PROBLEM STATEMENT: With the pictures left out, restate every entry word for word.

RECORDED DATA:
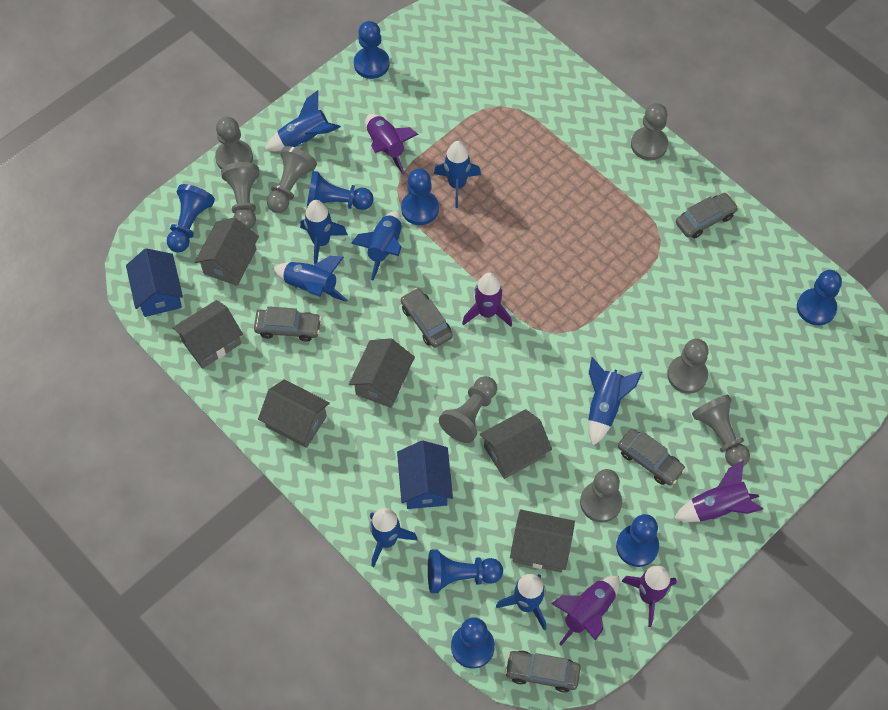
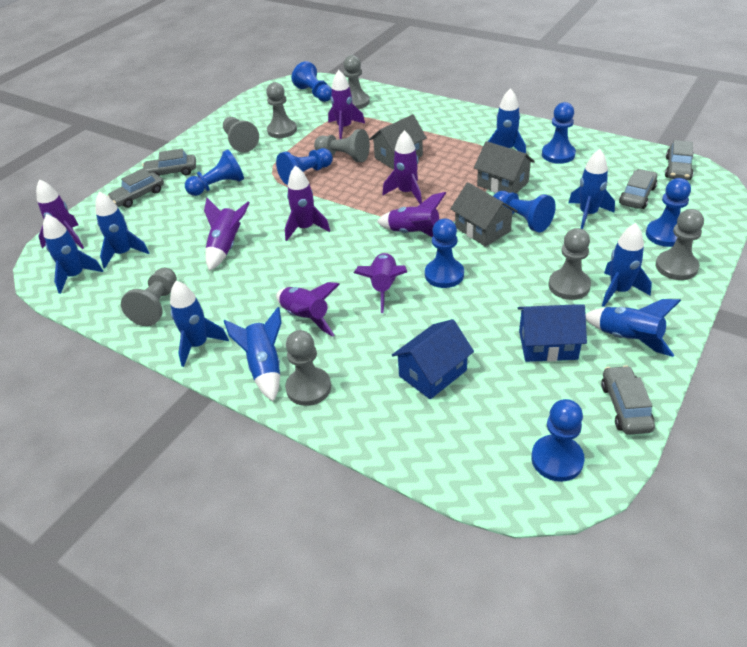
grey house: 6 -> 3
purple rocket: 5 -> 8

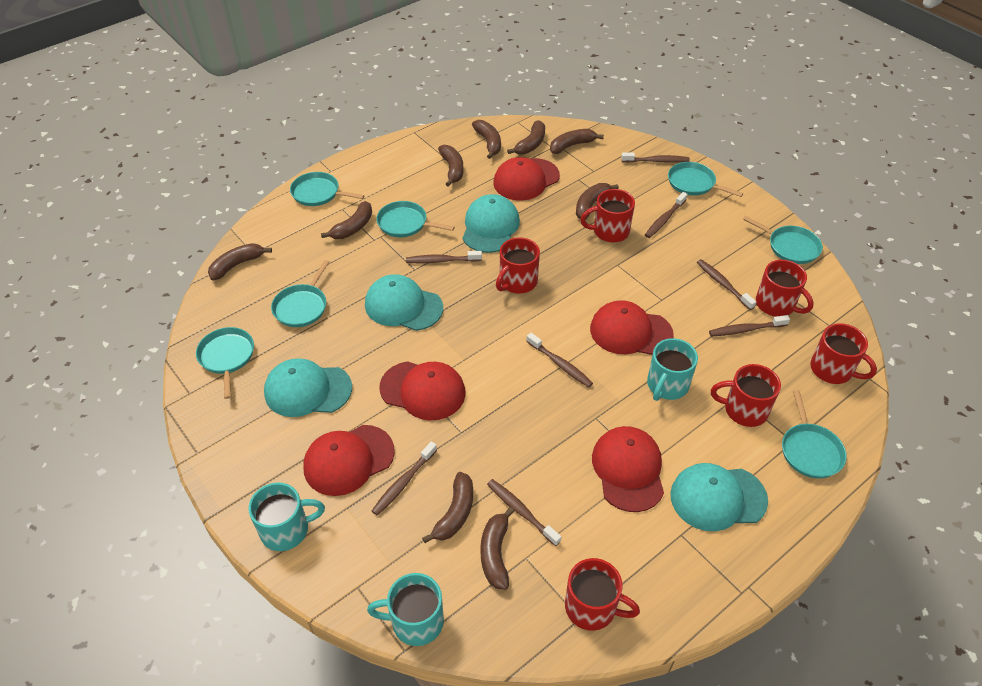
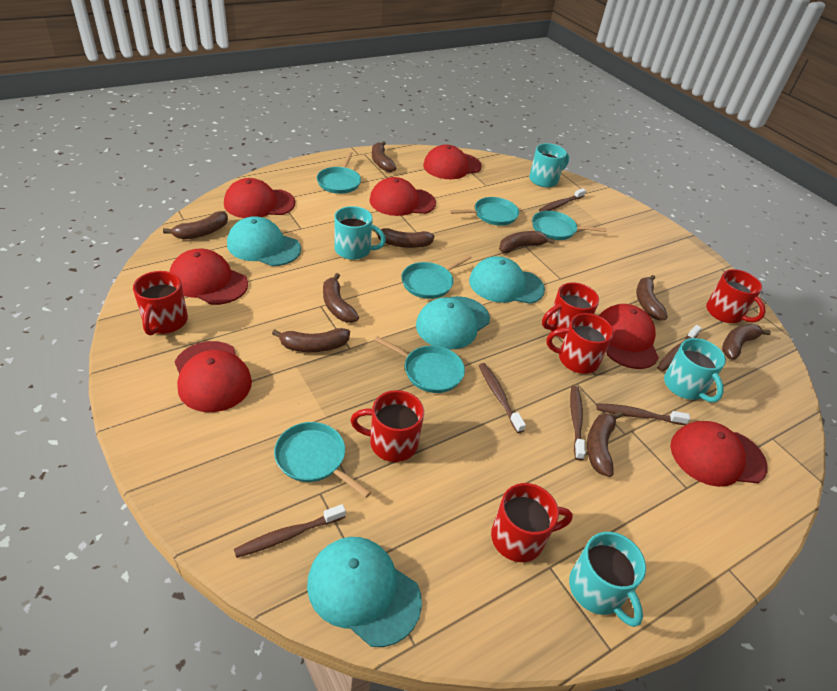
brown toothbrush: 8 -> 6
red cap: 5 -> 7
turquoise mug: 3 -> 4
turquoise pan: 7 -> 6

SOLUTION TO THE EXERCISE:
grey house: 6 -> 3
purple rocket: 5 -> 8

brown toothbrush: 8 -> 6
red cap: 5 -> 7
turquoise mug: 3 -> 4
turquoise pan: 7 -> 6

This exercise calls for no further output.